Set down exactly the lines in the records below that run from the line with "U11: buffer 74LS07" to the line with "R14: 560k (CMP2, VS) -> 560k (CMP2, VTH2)", inclusive, and nothing more.

<<<<

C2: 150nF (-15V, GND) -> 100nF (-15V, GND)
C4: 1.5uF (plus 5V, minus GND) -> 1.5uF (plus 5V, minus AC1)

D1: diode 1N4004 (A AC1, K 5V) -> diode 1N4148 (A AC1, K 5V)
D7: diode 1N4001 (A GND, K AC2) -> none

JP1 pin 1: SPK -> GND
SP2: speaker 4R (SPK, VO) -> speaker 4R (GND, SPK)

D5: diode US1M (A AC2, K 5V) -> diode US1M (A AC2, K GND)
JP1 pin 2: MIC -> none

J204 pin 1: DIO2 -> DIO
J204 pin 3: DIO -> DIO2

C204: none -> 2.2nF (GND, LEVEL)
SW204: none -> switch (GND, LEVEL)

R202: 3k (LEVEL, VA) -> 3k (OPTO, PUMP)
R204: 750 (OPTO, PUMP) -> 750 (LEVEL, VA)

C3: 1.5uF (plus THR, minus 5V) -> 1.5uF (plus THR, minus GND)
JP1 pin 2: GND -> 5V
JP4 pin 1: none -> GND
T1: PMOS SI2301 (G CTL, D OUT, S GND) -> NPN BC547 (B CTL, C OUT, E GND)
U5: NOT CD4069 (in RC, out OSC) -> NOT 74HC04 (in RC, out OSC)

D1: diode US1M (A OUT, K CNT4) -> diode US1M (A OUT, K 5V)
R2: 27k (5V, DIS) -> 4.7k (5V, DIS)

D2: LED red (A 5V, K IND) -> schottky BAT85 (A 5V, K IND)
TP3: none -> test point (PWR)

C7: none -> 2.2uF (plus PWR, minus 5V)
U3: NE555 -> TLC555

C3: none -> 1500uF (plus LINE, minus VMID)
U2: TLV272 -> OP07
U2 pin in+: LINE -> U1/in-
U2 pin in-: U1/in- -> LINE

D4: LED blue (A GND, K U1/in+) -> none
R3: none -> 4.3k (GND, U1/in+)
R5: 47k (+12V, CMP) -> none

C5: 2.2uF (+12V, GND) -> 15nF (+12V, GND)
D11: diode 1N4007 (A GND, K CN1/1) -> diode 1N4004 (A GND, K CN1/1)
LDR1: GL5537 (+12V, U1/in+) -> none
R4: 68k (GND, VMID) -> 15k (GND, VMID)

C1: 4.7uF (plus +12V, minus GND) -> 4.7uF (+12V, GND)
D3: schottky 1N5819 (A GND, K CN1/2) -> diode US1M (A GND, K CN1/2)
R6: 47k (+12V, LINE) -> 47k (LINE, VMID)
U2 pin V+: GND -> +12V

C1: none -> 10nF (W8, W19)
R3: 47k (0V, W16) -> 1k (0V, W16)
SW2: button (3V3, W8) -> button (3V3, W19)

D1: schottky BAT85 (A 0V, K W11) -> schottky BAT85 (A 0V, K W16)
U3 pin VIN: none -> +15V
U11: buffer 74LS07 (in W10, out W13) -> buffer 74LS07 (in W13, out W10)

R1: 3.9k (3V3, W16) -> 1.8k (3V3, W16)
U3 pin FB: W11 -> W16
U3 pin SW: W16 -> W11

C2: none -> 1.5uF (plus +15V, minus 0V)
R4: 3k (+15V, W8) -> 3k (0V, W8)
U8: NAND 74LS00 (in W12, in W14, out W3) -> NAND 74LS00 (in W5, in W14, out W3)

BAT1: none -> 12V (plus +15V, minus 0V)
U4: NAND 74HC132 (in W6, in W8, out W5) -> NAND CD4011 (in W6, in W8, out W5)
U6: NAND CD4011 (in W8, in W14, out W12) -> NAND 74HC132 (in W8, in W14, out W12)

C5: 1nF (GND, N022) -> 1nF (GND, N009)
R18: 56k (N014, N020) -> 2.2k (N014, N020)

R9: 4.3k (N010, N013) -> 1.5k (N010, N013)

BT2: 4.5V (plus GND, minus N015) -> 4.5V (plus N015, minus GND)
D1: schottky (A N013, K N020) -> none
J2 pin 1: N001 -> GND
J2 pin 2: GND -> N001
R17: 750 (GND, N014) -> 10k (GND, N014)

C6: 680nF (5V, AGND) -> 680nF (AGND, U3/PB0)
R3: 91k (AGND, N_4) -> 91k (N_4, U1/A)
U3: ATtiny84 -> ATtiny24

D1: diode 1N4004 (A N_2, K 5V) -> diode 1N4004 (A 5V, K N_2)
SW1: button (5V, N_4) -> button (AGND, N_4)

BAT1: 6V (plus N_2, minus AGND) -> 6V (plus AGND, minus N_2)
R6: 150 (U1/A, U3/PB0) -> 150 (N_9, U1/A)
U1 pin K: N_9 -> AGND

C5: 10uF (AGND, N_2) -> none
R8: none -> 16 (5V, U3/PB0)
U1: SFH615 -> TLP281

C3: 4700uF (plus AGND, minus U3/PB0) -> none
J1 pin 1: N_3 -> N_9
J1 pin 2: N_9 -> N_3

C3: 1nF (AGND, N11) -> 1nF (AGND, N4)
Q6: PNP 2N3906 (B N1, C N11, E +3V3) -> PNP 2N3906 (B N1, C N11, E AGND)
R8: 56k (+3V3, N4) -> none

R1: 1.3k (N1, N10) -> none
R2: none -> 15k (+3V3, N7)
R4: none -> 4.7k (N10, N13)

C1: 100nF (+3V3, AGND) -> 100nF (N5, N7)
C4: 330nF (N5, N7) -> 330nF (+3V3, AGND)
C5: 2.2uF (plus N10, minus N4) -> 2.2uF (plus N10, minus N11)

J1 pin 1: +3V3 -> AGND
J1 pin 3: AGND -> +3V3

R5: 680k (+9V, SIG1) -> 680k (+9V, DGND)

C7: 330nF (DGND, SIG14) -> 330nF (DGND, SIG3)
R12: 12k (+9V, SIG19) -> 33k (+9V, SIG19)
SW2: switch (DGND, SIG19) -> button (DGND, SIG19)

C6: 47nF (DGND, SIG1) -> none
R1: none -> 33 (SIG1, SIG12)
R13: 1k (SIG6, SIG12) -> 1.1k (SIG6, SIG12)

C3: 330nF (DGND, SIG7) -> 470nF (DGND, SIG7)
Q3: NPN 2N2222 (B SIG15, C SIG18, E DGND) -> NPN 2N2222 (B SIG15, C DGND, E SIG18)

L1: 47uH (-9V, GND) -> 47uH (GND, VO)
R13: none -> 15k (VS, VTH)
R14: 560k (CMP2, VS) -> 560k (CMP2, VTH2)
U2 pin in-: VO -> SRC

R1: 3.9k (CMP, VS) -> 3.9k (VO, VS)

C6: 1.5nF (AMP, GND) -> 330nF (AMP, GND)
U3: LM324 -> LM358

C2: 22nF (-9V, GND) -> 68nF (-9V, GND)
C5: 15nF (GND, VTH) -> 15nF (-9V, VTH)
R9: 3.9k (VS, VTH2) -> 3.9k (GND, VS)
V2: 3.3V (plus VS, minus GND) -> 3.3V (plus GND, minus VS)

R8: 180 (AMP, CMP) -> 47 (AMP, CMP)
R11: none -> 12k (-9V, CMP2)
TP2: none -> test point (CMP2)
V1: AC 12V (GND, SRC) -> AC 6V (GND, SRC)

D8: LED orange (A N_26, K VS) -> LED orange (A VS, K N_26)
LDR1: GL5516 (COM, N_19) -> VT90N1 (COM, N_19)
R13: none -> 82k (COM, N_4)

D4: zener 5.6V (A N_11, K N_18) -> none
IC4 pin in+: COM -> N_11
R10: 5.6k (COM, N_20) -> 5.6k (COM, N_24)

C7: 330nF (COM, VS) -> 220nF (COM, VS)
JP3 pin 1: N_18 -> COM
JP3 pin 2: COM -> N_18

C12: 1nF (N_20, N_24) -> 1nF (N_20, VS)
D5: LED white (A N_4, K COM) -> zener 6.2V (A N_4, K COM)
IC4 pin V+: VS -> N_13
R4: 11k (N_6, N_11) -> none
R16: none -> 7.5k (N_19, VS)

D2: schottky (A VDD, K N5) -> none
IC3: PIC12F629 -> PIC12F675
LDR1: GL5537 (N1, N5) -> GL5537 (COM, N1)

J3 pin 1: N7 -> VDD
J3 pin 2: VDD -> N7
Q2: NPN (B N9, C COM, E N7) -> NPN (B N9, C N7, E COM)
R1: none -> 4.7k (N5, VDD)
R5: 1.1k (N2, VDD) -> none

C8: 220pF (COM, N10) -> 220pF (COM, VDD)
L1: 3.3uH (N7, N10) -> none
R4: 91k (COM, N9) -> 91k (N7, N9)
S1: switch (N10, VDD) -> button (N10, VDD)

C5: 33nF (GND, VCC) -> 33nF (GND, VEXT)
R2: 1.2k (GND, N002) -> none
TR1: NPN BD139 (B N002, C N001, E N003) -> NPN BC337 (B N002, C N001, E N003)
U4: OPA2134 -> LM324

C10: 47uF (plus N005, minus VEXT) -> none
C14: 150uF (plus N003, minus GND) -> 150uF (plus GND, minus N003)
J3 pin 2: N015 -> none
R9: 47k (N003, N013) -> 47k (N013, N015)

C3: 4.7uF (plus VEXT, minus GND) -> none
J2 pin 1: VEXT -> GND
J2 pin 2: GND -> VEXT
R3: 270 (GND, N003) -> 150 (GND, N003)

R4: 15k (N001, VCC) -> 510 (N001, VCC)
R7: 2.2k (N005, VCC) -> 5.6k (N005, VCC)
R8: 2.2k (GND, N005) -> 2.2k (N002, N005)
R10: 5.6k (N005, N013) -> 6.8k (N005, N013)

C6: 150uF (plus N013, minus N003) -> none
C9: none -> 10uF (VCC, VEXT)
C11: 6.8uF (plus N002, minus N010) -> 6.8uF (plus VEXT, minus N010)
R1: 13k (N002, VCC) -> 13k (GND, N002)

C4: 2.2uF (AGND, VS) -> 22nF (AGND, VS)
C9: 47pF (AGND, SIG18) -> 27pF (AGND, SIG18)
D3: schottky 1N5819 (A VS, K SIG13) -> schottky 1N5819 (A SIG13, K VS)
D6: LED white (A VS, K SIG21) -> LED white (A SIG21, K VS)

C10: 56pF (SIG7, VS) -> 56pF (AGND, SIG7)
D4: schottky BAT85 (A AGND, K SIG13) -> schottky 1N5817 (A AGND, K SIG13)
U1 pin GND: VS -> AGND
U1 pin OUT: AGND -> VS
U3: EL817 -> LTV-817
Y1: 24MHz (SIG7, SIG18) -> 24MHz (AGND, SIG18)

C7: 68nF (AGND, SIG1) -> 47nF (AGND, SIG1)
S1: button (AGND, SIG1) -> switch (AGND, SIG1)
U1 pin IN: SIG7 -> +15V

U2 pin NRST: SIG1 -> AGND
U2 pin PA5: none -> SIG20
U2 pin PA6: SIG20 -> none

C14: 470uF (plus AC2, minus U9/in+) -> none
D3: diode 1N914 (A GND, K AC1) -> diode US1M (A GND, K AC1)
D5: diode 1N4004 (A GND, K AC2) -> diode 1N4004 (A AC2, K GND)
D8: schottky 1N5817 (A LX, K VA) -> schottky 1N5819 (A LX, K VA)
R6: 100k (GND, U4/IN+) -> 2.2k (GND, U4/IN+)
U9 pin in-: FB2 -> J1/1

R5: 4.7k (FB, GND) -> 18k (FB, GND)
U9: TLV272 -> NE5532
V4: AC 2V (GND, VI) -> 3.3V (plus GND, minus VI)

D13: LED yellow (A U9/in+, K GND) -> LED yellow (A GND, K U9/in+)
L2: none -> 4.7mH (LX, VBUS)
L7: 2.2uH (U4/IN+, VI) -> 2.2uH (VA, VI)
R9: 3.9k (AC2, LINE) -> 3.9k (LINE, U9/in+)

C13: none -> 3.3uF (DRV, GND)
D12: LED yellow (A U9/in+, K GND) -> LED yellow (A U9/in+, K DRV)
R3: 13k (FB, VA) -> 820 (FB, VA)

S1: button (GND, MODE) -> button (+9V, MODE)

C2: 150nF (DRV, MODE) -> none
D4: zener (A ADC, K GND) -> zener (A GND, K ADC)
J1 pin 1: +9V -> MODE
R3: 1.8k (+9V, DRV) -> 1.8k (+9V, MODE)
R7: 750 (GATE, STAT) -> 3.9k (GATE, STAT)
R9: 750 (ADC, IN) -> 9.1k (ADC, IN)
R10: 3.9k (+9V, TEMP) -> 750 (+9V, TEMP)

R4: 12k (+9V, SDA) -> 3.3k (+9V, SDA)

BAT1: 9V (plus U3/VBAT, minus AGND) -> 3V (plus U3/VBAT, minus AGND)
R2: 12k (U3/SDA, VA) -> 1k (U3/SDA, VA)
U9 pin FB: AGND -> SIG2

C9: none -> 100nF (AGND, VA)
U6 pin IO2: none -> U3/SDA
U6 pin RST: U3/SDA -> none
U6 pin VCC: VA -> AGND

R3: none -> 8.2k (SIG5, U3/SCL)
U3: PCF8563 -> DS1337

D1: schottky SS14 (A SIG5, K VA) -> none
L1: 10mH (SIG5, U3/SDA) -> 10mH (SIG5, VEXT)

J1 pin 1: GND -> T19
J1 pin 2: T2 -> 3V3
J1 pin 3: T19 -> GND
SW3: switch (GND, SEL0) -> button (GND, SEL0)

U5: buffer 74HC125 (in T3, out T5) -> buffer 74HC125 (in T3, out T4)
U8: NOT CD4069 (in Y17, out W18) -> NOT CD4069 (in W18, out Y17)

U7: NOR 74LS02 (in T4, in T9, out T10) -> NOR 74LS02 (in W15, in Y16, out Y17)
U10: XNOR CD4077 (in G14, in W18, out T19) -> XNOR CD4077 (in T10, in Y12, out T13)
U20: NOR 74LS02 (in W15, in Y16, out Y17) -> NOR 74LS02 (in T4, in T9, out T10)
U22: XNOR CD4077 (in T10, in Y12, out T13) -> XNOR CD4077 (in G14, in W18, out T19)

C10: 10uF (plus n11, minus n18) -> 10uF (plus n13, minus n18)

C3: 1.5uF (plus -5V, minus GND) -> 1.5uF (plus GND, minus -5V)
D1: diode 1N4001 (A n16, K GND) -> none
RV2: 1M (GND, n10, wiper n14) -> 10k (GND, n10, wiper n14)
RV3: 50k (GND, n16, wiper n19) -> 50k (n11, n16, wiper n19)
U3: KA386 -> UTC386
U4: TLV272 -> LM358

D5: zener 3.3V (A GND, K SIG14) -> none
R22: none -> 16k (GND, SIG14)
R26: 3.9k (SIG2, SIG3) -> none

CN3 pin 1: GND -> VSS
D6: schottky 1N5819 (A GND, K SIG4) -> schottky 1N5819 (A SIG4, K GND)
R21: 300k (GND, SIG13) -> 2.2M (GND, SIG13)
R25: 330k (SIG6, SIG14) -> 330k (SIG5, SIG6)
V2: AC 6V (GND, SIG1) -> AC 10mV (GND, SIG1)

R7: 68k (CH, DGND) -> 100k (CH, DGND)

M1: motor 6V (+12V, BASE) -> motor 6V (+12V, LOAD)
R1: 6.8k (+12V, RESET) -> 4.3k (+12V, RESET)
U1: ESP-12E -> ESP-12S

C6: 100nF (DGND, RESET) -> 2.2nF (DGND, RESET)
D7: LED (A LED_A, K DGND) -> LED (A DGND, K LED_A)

>>>>

Response for this exercise:
U11: buffer 74LS07 (in W10, out W13) -> buffer 74LS07 (in W13, out W10)

R1: 3.9k (3V3, W16) -> 1.8k (3V3, W16)
U3 pin FB: W11 -> W16
U3 pin SW: W16 -> W11

C2: none -> 1.5uF (plus +15V, minus 0V)
R4: 3k (+15V, W8) -> 3k (0V, W8)
U8: NAND 74LS00 (in W12, in W14, out W3) -> NAND 74LS00 (in W5, in W14, out W3)

BAT1: none -> 12V (plus +15V, minus 0V)
U4: NAND 74HC132 (in W6, in W8, out W5) -> NAND CD4011 (in W6, in W8, out W5)
U6: NAND CD4011 (in W8, in W14, out W12) -> NAND 74HC132 (in W8, in W14, out W12)

C5: 1nF (GND, N022) -> 1nF (GND, N009)
R18: 56k (N014, N020) -> 2.2k (N014, N020)

R9: 4.3k (N010, N013) -> 1.5k (N010, N013)

BT2: 4.5V (plus GND, minus N015) -> 4.5V (plus N015, minus GND)
D1: schottky (A N013, K N020) -> none
J2 pin 1: N001 -> GND
J2 pin 2: GND -> N001
R17: 750 (GND, N014) -> 10k (GND, N014)

C6: 680nF (5V, AGND) -> 680nF (AGND, U3/PB0)
R3: 91k (AGND, N_4) -> 91k (N_4, U1/A)
U3: ATtiny84 -> ATtiny24

D1: diode 1N4004 (A N_2, K 5V) -> diode 1N4004 (A 5V, K N_2)
SW1: button (5V, N_4) -> button (AGND, N_4)

BAT1: 6V (plus N_2, minus AGND) -> 6V (plus AGND, minus N_2)
R6: 150 (U1/A, U3/PB0) -> 150 (N_9, U1/A)
U1 pin K: N_9 -> AGND

C5: 10uF (AGND, N_2) -> none
R8: none -> 16 (5V, U3/PB0)
U1: SFH615 -> TLP281

C3: 4700uF (plus AGND, minus U3/PB0) -> none
J1 pin 1: N_3 -> N_9
J1 pin 2: N_9 -> N_3

C3: 1nF (AGND, N11) -> 1nF (AGND, N4)
Q6: PNP 2N3906 (B N1, C N11, E +3V3) -> PNP 2N3906 (B N1, C N11, E AGND)
R8: 56k (+3V3, N4) -> none

R1: 1.3k (N1, N10) -> none
R2: none -> 15k (+3V3, N7)
R4: none -> 4.7k (N10, N13)

C1: 100nF (+3V3, AGND) -> 100nF (N5, N7)
C4: 330nF (N5, N7) -> 330nF (+3V3, AGND)
C5: 2.2uF (plus N10, minus N4) -> 2.2uF (plus N10, minus N11)

J1 pin 1: +3V3 -> AGND
J1 pin 3: AGND -> +3V3

R5: 680k (+9V, SIG1) -> 680k (+9V, DGND)

C7: 330nF (DGND, SIG14) -> 330nF (DGND, SIG3)
R12: 12k (+9V, SIG19) -> 33k (+9V, SIG19)
SW2: switch (DGND, SIG19) -> button (DGND, SIG19)

C6: 47nF (DGND, SIG1) -> none
R1: none -> 33 (SIG1, SIG12)
R13: 1k (SIG6, SIG12) -> 1.1k (SIG6, SIG12)

C3: 330nF (DGND, SIG7) -> 470nF (DGND, SIG7)
Q3: NPN 2N2222 (B SIG15, C SIG18, E DGND) -> NPN 2N2222 (B SIG15, C DGND, E SIG18)

L1: 47uH (-9V, GND) -> 47uH (GND, VO)
R13: none -> 15k (VS, VTH)
R14: 560k (CMP2, VS) -> 560k (CMP2, VTH2)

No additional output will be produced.